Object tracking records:
————————

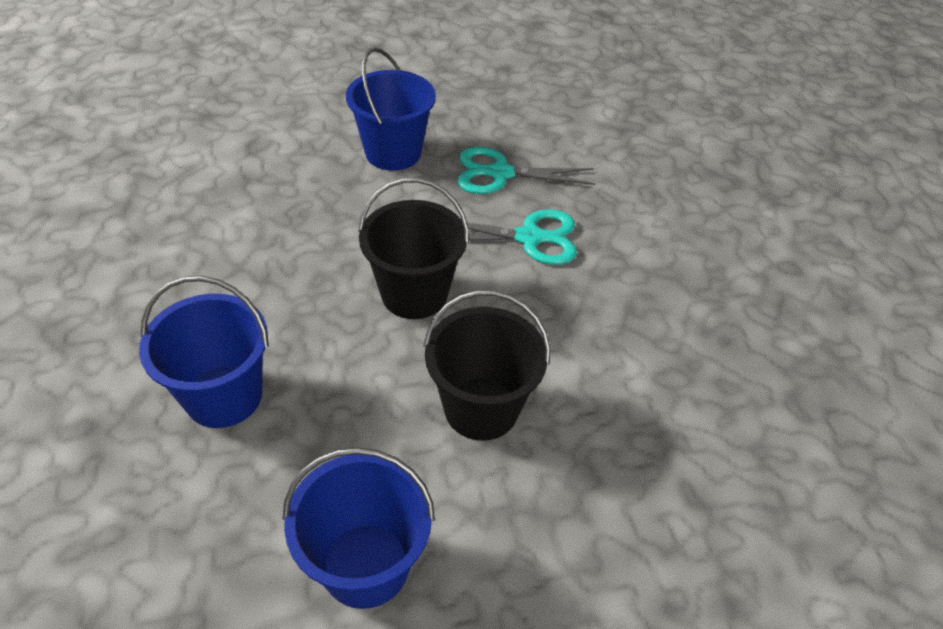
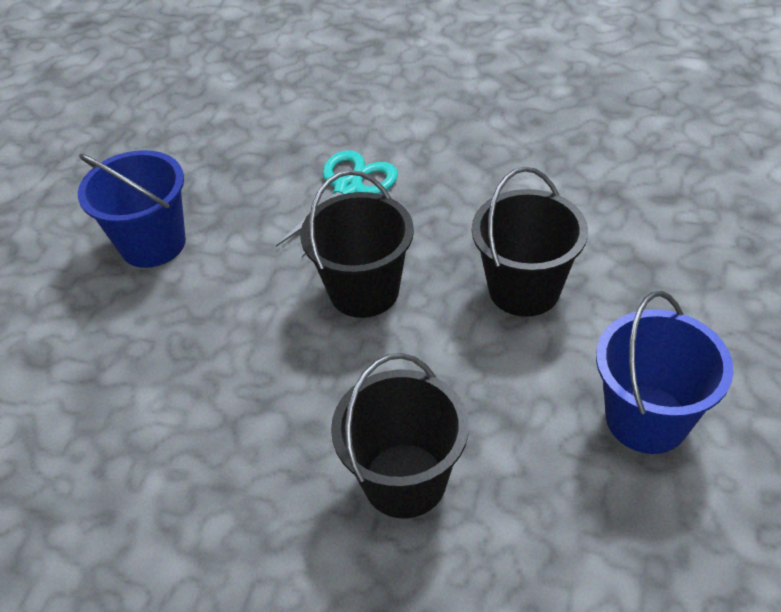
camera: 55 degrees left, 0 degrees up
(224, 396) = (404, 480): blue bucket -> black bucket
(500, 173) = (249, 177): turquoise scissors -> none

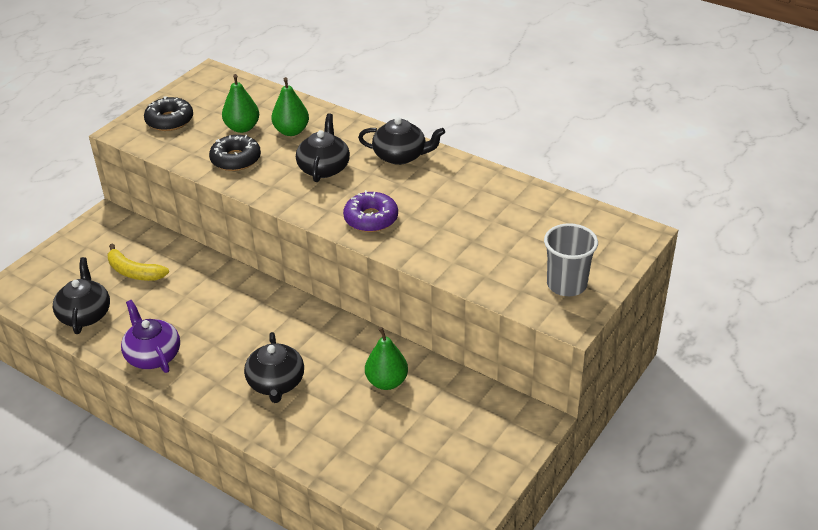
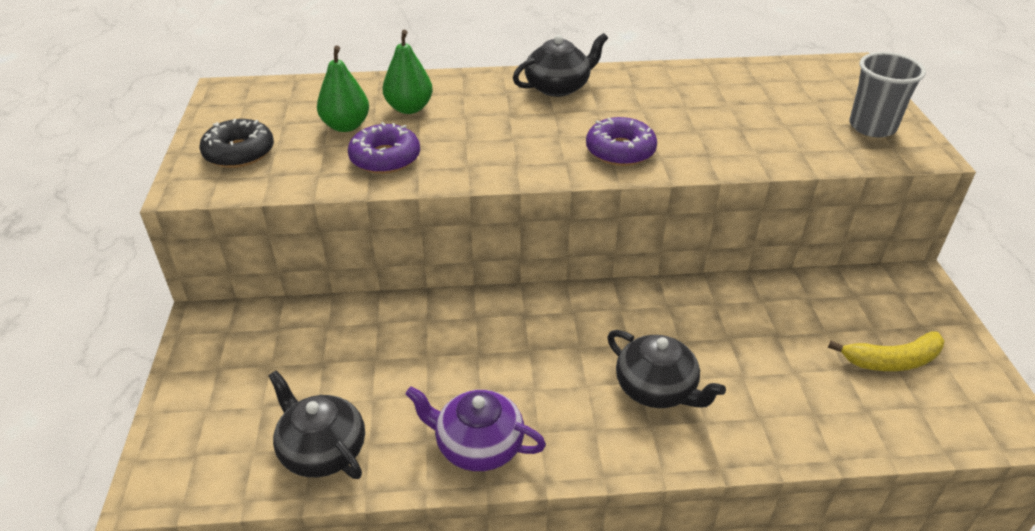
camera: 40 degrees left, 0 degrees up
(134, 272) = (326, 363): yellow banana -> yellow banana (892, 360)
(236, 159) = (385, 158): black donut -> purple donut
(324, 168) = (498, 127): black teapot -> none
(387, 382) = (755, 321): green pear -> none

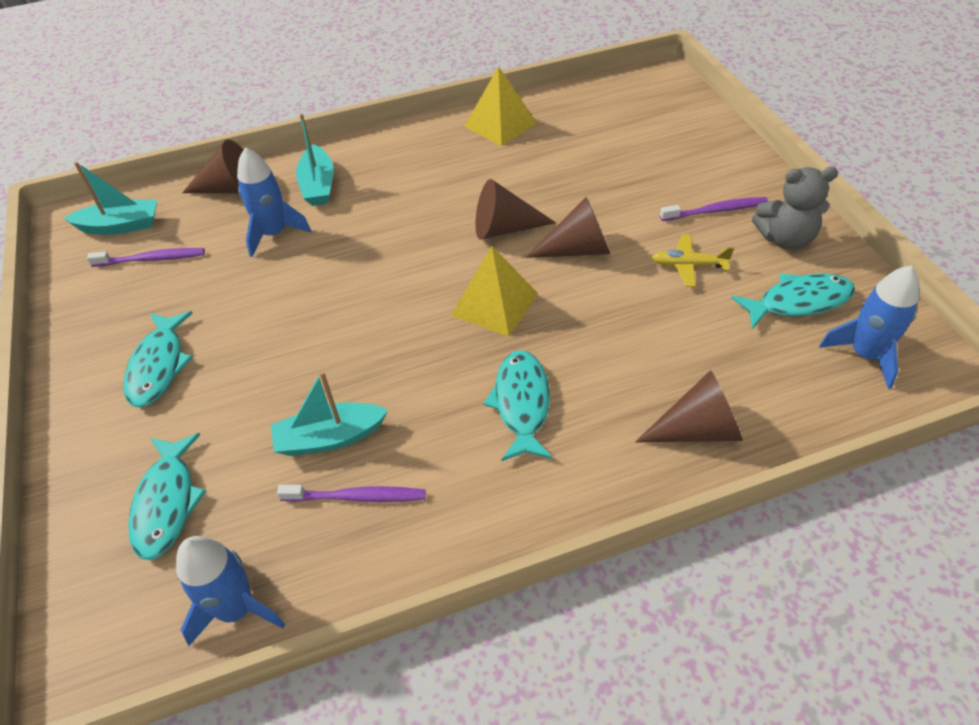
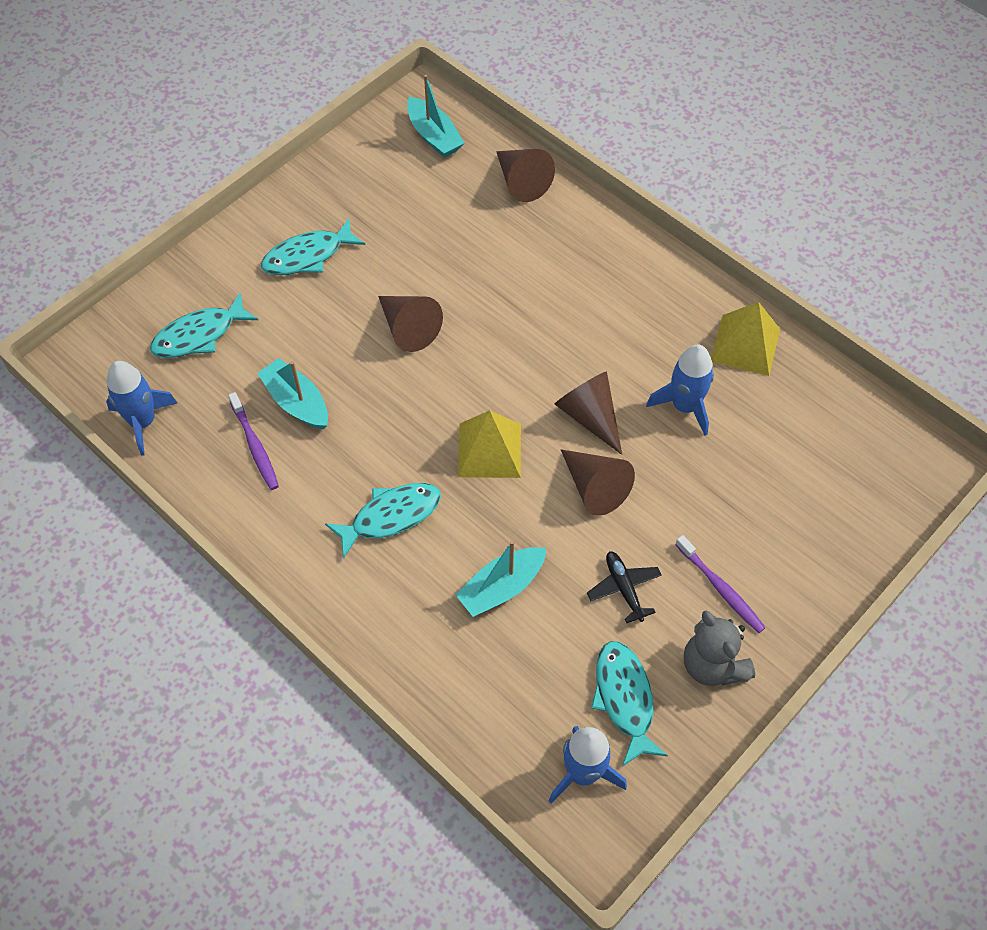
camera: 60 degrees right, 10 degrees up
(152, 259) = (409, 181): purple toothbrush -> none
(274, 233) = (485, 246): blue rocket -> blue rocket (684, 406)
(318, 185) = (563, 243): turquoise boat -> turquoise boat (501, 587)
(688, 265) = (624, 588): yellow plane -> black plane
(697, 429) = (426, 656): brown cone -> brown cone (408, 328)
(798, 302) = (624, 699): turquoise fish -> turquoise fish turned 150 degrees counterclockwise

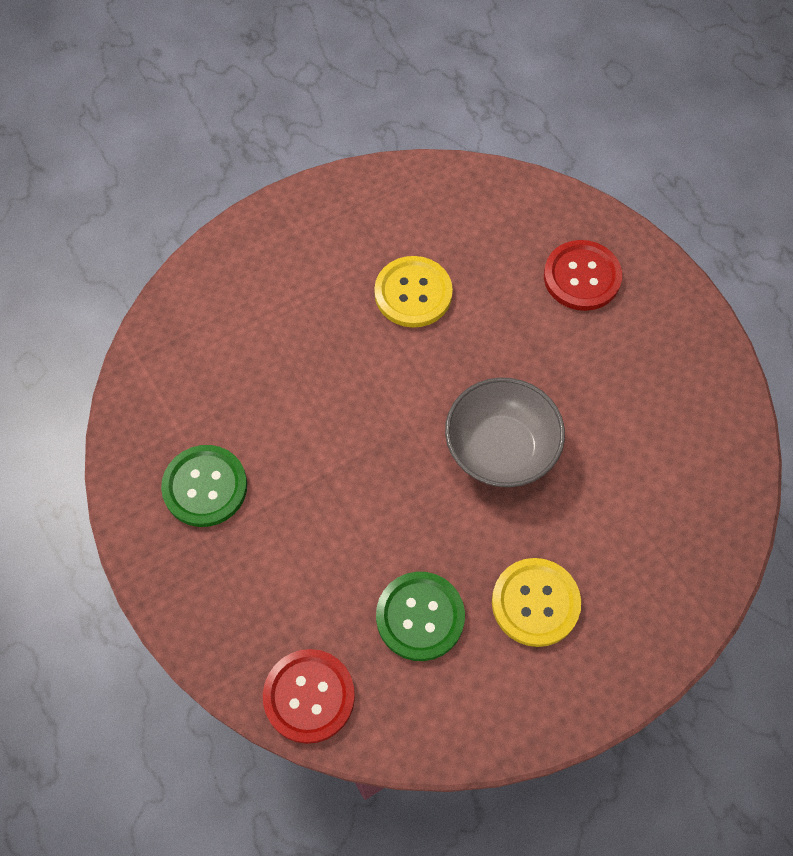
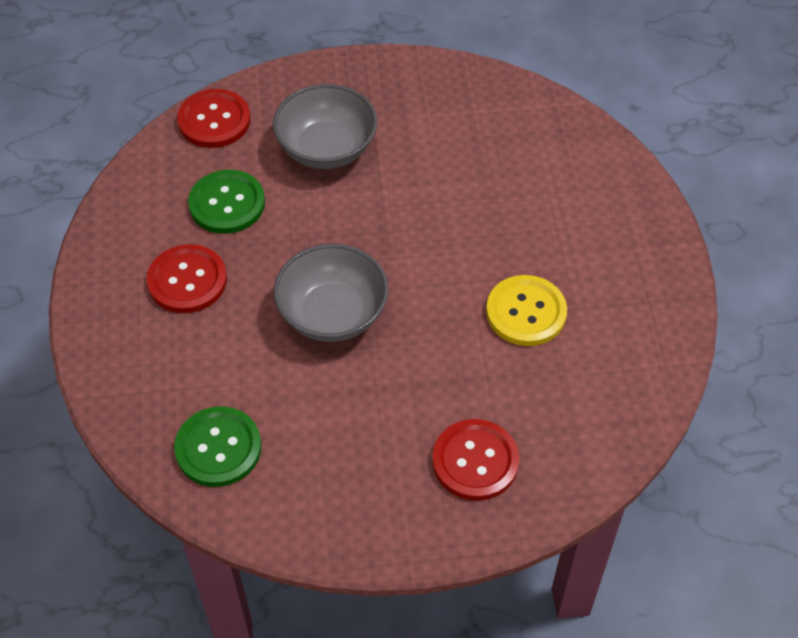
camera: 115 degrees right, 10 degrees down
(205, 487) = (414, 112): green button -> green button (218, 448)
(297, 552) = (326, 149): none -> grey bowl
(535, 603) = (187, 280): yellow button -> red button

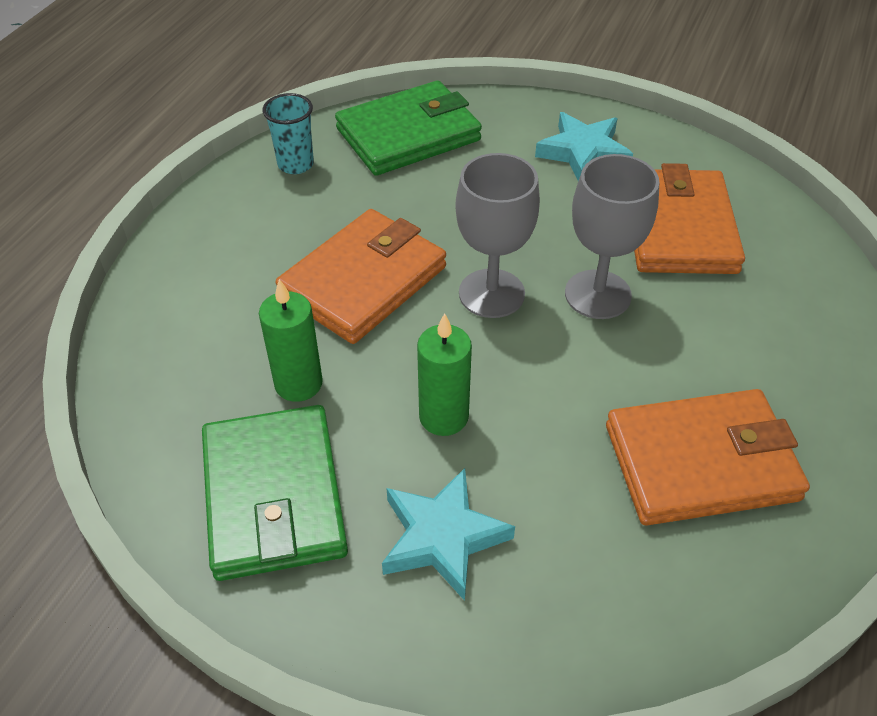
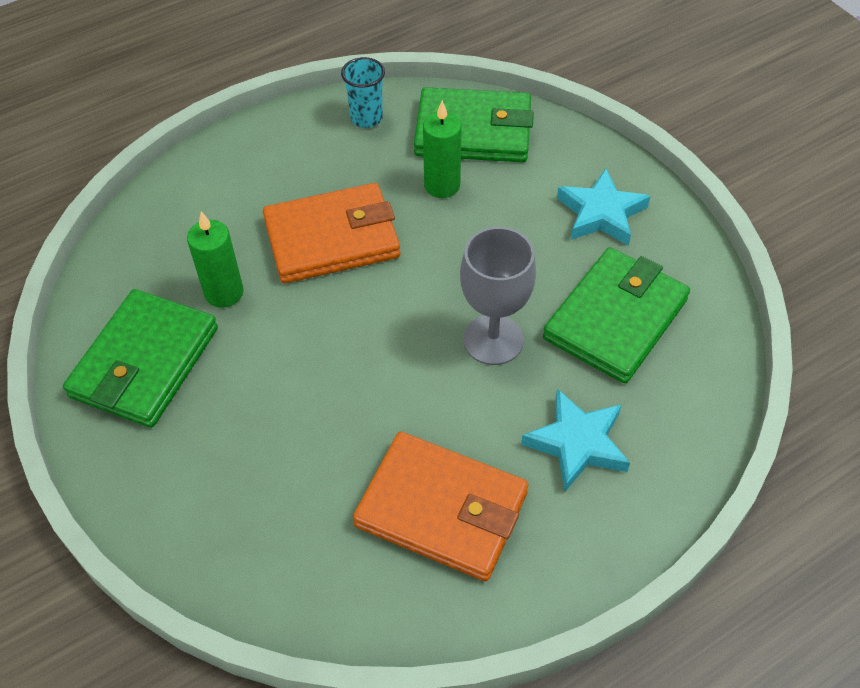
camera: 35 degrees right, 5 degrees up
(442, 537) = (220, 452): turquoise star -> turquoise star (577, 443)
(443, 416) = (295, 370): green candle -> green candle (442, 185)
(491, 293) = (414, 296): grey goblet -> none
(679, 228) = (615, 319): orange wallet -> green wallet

————————

_Try it_.
Without the pictures, copy the entries from their first line through the line containing "(491, 293) = (414, 296): grey goblet -> none", and only those lines.

_Answer box_.
camera: 55 degrees left, 0 degrees up
(224, 396) = (404, 480): blue bucket -> black bucket
(500, 173) = (249, 177): turquoise scissors -> none

camera: 40 degrees left, 0 degrees up
(134, 272) = (326, 363): yellow banana -> yellow banana (892, 360)
(236, 159) = (385, 158): black donut -> purple donut
(324, 168) = (498, 127): black teapot -> none
(387, 382) = (755, 321): green pear -> none

camera: 60 degrees right, 10 degrees up
(152, 259) = (409, 181): purple toothbrush -> none
(274, 233) = (485, 246): blue rocket -> blue rocket (684, 406)
(318, 185) = (563, 243): turquoise boat -> turquoise boat (501, 587)
(688, 265) = (624, 588): yellow plane -> black plane
(697, 429) = (426, 656): brown cone -> brown cone (408, 328)
(798, 302) = (624, 699): turquoise fish -> turquoise fish turned 150 degrees counterclockwise

camera: 115 degrees right, 10 degrees down
(205, 487) = (414, 112): green button -> green button (218, 448)
(297, 552) = (326, 149): none -> grey bowl
(535, 603) = (187, 280): yellow button -> red button

camera: 35 degrees right, 5 degrees up
(442, 537) = (220, 452): turquoise star -> turquoise star (577, 443)
(443, 416) = (295, 370): green candle -> green candle (442, 185)
(491, 293) = (414, 296): grey goblet -> none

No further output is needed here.